Copy the records below, from the start through the line that contains "The width and height of the screenshot is (960, 540).".

- DATASET RECORDS -
==========
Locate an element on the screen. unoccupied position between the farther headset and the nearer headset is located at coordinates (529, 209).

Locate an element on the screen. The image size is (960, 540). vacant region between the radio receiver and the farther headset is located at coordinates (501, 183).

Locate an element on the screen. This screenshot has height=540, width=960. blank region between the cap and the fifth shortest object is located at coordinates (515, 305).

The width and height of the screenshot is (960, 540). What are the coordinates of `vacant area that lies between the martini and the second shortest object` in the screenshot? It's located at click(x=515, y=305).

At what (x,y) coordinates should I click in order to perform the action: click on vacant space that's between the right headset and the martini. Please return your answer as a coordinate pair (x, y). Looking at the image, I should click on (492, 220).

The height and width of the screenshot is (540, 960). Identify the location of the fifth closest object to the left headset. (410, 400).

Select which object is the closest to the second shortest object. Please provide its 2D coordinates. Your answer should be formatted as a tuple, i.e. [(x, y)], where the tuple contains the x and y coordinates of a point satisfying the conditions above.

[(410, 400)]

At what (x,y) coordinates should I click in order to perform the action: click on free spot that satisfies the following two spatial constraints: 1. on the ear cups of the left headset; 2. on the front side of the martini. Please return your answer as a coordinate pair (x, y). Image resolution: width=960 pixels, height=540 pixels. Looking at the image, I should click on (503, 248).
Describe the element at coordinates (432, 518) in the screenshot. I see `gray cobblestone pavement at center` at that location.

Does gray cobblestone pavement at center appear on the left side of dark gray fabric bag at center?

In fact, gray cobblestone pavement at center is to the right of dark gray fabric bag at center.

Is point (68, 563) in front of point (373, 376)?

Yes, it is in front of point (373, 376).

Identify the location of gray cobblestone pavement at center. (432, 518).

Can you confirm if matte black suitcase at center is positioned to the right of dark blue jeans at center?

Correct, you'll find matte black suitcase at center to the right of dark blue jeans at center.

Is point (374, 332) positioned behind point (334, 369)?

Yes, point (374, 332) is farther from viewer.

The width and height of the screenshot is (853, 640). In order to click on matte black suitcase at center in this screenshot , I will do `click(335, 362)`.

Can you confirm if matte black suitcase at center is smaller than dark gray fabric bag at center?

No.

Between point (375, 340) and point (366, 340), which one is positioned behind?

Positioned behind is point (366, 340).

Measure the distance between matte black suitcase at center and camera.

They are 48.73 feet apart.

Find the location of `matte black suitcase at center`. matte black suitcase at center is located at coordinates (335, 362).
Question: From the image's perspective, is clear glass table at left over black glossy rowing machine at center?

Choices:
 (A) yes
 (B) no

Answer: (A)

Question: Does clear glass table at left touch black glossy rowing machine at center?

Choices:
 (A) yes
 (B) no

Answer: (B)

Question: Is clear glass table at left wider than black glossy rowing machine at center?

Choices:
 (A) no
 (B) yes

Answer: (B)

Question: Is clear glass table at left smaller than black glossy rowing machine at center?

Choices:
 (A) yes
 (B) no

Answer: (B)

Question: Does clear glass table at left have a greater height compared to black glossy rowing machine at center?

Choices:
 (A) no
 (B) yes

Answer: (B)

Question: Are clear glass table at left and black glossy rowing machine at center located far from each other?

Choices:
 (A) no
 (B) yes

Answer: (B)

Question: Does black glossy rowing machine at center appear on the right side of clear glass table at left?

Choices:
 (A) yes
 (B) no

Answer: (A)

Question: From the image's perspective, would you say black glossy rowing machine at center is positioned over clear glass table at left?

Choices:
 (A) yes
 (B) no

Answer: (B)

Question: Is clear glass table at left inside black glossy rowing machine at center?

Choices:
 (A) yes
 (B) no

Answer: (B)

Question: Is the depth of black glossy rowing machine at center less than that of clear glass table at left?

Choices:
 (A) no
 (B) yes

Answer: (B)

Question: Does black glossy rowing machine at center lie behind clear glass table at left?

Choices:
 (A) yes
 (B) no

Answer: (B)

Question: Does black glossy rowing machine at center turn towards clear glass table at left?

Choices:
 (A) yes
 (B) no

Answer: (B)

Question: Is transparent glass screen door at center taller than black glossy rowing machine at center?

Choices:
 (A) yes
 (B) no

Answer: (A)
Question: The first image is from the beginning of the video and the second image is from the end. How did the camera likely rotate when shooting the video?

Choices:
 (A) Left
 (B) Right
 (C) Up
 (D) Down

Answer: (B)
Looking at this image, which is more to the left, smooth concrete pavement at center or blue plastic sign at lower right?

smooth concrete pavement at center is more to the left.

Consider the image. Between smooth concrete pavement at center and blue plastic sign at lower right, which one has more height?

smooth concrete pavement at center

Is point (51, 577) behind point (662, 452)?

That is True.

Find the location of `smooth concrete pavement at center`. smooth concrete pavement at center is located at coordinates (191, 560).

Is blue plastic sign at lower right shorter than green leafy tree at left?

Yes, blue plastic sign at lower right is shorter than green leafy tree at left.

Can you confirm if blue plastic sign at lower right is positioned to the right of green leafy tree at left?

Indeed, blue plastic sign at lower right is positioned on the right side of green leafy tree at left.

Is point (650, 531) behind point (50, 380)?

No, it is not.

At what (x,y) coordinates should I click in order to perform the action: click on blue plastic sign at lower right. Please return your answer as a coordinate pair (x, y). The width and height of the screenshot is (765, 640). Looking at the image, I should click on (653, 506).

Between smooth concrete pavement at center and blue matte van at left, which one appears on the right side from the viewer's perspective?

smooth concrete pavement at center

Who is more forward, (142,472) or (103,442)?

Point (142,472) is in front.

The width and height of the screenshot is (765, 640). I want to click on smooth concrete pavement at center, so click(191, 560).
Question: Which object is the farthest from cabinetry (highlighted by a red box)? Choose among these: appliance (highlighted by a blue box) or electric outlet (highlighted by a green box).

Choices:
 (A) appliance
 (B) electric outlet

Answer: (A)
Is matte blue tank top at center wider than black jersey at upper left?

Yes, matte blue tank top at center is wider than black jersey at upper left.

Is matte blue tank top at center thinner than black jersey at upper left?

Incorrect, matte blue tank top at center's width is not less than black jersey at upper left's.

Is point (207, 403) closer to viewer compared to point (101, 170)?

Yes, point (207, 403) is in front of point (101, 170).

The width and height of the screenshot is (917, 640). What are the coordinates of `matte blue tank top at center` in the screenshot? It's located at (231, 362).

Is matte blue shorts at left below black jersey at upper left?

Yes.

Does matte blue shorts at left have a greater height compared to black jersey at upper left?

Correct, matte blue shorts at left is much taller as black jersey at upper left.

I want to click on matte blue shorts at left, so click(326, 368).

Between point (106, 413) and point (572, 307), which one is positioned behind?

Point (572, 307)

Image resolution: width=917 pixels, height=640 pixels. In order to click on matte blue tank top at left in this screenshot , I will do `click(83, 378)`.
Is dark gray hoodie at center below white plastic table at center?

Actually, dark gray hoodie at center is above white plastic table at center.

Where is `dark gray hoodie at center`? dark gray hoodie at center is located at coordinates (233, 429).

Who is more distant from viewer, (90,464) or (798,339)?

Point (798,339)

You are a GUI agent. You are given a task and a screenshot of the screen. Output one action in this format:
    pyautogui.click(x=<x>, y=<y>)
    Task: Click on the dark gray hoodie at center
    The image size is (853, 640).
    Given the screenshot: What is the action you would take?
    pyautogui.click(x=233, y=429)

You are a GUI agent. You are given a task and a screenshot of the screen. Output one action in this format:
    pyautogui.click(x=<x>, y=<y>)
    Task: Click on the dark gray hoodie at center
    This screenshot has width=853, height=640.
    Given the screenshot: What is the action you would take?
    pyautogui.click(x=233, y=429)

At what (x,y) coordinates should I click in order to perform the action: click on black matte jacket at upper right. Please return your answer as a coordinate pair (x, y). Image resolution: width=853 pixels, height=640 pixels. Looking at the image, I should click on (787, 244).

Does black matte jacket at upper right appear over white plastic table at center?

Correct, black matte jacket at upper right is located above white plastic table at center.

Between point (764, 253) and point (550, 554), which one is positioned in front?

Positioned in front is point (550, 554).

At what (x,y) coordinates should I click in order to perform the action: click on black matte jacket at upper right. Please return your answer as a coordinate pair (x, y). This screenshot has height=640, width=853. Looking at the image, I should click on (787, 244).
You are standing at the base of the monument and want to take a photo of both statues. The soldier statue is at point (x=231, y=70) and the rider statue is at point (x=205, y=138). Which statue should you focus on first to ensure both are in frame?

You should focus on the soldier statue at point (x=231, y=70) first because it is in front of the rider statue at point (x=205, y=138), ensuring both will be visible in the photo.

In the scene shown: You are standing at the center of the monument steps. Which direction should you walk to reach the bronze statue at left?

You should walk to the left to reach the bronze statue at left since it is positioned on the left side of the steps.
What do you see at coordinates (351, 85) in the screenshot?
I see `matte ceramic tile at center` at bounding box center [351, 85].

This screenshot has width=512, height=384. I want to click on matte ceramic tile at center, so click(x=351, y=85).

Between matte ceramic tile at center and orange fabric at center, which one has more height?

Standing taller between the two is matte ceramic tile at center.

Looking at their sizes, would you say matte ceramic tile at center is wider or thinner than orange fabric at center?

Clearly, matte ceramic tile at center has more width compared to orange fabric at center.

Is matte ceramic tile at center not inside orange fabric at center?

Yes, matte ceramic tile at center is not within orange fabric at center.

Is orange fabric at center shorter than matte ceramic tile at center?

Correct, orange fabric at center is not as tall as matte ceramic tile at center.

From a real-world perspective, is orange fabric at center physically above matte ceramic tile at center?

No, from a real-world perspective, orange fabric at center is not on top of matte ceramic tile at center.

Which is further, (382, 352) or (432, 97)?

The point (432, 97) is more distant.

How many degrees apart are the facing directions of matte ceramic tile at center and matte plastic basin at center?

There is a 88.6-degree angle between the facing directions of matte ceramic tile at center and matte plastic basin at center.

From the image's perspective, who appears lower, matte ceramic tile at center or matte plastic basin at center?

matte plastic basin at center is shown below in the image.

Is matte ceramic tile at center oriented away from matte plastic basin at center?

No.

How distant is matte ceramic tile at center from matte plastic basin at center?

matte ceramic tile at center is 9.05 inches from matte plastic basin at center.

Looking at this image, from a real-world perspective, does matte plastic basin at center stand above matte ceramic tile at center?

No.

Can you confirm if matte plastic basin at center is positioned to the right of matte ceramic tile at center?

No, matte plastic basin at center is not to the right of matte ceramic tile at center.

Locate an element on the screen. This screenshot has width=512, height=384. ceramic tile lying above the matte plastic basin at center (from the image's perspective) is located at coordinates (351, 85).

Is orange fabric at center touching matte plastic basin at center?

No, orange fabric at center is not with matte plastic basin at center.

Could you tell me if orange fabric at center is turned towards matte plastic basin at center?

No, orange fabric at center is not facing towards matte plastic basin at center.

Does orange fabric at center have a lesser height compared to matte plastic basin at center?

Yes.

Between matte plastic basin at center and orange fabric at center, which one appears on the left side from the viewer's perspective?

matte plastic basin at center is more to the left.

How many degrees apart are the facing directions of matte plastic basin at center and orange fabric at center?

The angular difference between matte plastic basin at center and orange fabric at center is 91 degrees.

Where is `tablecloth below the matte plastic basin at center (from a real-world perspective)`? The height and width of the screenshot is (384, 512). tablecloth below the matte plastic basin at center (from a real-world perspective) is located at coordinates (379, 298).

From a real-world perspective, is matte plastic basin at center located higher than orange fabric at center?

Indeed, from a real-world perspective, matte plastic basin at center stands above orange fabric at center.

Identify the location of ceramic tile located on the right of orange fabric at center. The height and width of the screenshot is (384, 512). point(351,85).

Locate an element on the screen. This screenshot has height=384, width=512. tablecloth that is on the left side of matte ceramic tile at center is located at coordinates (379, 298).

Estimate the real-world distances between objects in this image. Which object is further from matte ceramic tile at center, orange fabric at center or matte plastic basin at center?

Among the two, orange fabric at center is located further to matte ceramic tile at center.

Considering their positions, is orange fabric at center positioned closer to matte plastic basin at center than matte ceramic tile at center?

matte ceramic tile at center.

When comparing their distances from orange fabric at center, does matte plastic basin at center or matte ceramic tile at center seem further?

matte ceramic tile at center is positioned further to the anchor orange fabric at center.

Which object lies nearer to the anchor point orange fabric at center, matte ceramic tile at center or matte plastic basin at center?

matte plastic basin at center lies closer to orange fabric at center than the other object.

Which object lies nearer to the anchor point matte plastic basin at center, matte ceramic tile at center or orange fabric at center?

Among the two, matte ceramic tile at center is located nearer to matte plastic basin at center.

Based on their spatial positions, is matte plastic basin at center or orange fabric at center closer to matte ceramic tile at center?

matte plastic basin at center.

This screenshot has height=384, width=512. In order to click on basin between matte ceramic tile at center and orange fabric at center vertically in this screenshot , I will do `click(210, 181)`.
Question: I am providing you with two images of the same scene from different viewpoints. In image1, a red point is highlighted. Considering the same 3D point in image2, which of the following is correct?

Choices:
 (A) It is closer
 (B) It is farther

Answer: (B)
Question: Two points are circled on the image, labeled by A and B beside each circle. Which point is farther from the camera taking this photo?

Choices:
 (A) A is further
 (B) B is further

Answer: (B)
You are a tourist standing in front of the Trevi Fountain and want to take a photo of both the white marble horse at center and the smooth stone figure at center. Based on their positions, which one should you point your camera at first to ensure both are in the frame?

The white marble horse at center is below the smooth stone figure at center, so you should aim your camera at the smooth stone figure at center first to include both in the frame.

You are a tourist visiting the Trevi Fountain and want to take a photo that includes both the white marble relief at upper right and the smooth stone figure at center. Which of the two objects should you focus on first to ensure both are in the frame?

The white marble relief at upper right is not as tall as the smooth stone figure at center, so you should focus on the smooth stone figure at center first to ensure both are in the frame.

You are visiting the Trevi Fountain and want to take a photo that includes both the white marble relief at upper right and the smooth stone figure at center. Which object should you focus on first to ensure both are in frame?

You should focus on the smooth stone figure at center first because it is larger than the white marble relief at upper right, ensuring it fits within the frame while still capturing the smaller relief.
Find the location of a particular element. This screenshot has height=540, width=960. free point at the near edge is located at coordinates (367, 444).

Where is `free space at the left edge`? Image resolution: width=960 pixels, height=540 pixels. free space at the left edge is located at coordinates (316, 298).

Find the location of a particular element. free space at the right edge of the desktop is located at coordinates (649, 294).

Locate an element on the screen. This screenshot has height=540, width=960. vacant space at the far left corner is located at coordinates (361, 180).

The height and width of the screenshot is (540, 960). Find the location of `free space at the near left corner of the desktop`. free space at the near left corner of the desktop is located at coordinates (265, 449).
==========
- SOLUTION FOR THIS PROBLEM -
Locate an element on the screen. unoccupied position between the farther headset and the nearer headset is located at coordinates (529, 209).

Locate an element on the screen. The image size is (960, 540). vacant region between the radio receiver and the farther headset is located at coordinates (501, 183).

Locate an element on the screen. This screenshot has height=540, width=960. blank region between the cap and the fifth shortest object is located at coordinates (515, 305).

The width and height of the screenshot is (960, 540). What are the coordinates of `vacant area that lies between the martini and the second shortest object` in the screenshot? It's located at click(x=515, y=305).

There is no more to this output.